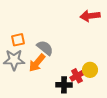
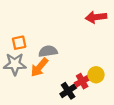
gray semicircle: (45, 48) -> (48, 51), turned -48
black cross: (64, 85) -> (68, 91), turned -35

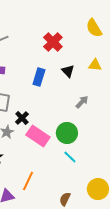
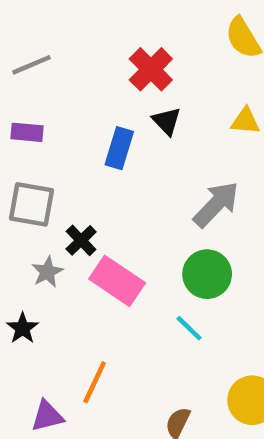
black triangle: (68, 71) -> (167, 121), moved
gray arrow: (82, 102) -> (216, 204), size x1.6
green circle: (67, 133) -> (207, 274), moved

************

Task item >> Would you output the lines from the one that contains "gray arrow: (82, 102)" to the end of the data, both ends included, exactly as they appear?

Exercise result >>
gray arrow: (82, 102) -> (216, 204), size x1.6
green circle: (67, 133) -> (207, 274), moved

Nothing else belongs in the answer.